(Dataset records)

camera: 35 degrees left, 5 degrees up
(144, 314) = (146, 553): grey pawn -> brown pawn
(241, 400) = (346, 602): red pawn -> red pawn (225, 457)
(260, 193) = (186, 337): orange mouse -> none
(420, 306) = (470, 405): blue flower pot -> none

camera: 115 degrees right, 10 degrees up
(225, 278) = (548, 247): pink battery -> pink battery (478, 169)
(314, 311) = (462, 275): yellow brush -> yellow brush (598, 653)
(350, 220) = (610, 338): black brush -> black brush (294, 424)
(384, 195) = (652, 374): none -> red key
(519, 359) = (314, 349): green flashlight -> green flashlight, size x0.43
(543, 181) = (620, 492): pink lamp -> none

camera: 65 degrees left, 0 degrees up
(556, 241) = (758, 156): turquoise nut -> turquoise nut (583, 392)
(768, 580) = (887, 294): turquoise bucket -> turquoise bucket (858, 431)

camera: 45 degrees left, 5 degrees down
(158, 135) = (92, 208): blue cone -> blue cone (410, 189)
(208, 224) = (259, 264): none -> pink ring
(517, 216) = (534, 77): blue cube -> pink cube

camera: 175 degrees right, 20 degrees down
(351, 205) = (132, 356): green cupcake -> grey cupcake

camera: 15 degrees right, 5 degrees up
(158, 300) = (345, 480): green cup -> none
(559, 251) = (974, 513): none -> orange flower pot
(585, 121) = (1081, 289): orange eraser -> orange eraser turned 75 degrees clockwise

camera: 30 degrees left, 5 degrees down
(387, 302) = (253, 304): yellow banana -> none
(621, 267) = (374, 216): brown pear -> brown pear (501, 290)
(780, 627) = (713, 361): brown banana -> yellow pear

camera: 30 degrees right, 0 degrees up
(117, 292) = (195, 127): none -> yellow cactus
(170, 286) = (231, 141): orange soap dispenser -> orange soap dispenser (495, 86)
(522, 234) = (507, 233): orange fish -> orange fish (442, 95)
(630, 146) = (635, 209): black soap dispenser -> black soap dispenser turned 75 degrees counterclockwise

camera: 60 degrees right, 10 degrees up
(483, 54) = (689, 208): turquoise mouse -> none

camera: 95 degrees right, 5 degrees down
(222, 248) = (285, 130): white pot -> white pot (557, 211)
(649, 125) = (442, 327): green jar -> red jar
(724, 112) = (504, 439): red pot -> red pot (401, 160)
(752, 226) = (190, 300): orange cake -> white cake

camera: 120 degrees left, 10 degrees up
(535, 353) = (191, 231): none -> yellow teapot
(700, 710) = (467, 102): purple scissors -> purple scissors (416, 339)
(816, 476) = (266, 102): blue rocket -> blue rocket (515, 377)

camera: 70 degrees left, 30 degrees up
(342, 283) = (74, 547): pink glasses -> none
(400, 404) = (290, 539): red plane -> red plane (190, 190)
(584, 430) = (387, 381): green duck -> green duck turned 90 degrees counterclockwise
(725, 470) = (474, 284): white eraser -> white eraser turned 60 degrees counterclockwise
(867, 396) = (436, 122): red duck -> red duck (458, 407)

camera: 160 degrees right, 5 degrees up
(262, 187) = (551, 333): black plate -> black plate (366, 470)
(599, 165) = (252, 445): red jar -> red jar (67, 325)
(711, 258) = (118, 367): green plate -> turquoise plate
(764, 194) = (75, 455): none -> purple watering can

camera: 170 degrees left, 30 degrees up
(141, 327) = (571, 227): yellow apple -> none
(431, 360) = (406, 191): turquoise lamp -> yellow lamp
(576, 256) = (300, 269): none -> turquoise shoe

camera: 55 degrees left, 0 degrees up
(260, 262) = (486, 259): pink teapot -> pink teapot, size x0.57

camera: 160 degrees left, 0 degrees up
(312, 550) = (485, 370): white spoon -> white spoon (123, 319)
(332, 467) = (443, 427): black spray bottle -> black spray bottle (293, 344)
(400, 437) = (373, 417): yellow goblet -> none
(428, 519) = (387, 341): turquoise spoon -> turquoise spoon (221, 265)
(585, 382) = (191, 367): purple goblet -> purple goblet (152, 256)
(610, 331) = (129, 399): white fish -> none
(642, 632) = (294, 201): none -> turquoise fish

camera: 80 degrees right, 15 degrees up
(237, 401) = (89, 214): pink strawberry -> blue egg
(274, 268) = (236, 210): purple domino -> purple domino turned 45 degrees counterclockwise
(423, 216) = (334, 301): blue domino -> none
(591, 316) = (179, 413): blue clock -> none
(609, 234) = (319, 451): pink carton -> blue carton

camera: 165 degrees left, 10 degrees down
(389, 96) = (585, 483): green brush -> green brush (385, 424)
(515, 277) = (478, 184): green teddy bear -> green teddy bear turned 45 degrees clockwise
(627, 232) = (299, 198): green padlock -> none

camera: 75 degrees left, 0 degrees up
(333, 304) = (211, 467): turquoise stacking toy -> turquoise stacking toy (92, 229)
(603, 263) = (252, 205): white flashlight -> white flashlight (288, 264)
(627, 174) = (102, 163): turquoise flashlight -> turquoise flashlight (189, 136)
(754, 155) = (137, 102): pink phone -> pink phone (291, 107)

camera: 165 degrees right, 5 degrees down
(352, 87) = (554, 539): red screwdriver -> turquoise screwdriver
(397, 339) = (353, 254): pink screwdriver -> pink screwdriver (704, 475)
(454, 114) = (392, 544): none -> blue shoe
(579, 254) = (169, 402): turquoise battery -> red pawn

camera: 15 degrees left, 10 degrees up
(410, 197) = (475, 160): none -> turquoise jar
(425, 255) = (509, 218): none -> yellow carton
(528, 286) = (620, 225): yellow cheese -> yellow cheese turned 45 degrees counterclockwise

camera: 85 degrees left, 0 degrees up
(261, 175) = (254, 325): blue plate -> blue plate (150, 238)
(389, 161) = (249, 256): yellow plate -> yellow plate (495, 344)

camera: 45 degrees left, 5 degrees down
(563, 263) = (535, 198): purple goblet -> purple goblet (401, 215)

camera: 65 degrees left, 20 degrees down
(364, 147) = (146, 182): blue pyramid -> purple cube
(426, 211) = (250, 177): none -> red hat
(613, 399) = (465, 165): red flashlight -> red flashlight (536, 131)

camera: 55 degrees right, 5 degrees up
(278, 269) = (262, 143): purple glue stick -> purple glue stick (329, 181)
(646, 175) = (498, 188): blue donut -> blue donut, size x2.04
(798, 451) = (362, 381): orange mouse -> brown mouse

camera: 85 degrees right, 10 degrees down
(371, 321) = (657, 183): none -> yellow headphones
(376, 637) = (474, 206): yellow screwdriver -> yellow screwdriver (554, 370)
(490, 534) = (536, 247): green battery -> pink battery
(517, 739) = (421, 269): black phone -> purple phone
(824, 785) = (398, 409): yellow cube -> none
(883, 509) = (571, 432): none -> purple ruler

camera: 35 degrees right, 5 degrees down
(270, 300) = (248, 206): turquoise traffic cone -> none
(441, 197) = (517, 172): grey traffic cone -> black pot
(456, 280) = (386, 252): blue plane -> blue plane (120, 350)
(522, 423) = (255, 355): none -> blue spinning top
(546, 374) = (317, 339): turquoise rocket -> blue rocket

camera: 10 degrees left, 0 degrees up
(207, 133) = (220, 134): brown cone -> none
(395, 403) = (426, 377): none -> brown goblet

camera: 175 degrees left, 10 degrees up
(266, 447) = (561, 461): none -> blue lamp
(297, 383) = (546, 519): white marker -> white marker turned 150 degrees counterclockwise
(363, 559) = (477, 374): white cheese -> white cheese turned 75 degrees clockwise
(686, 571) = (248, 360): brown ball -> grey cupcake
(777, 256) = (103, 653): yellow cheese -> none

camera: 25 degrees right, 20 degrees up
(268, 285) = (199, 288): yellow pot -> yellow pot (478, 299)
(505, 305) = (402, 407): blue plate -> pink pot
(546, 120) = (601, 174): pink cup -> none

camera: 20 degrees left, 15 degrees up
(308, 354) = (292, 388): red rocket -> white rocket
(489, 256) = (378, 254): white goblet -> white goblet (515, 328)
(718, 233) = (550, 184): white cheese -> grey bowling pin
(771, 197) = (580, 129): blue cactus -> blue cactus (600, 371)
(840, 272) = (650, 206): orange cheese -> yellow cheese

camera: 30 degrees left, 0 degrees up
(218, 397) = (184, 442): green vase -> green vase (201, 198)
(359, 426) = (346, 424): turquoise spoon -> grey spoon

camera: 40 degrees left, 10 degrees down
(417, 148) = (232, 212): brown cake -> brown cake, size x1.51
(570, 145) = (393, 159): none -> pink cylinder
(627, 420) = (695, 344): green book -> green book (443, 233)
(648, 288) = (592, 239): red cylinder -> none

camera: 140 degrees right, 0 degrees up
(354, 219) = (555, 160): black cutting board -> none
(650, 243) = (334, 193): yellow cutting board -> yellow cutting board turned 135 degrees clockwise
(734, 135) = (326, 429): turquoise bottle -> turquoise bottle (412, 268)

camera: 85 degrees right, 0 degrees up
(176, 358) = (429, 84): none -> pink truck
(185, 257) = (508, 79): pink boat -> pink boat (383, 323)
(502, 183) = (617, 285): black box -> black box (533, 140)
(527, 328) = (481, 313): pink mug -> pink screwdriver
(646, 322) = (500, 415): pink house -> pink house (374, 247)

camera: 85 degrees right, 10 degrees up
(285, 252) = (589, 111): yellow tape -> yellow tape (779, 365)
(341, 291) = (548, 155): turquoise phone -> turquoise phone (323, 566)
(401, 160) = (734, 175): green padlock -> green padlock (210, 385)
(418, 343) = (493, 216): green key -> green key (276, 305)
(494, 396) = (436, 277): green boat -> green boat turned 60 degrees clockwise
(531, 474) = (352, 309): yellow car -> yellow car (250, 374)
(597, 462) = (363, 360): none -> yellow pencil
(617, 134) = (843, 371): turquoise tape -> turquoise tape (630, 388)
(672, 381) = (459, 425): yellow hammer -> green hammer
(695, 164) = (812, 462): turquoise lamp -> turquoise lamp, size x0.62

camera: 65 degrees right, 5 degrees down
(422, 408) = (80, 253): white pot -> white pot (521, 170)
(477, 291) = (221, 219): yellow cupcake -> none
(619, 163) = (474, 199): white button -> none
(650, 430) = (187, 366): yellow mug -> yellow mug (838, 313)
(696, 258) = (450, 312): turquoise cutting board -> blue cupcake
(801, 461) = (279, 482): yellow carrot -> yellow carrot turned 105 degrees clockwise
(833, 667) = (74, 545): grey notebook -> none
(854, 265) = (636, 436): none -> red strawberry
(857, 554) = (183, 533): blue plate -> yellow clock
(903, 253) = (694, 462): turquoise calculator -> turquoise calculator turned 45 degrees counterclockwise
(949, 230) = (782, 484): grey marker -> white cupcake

(Prompt)
Working from the material above, restate word for word the lines between the line with "(225, 278) = (548, 247): pink" and the line with "camera: 30 degrees left, 5 degrees down", both included, and only those.

(Result below)
(225, 278) = (548, 247): pink battery -> pink battery (478, 169)
(314, 311) = (462, 275): yellow brush -> yellow brush (598, 653)
(350, 220) = (610, 338): black brush -> black brush (294, 424)
(384, 195) = (652, 374): none -> red key
(519, 359) = (314, 349): green flashlight -> green flashlight, size x0.43
(543, 181) = (620, 492): pink lamp -> none

camera: 65 degrees left, 0 degrees up
(556, 241) = (758, 156): turquoise nut -> turquoise nut (583, 392)
(768, 580) = (887, 294): turquoise bucket -> turquoise bucket (858, 431)

camera: 45 degrees left, 5 degrees down
(158, 135) = (92, 208): blue cone -> blue cone (410, 189)
(208, 224) = (259, 264): none -> pink ring
(517, 216) = (534, 77): blue cube -> pink cube

camera: 175 degrees right, 20 degrees down
(351, 205) = (132, 356): green cupcake -> grey cupcake

camera: 15 degrees right, 5 degrees up
(158, 300) = (345, 480): green cup -> none
(559, 251) = (974, 513): none -> orange flower pot
(585, 121) = (1081, 289): orange eraser -> orange eraser turned 75 degrees clockwise

camera: 30 degrees left, 5 degrees down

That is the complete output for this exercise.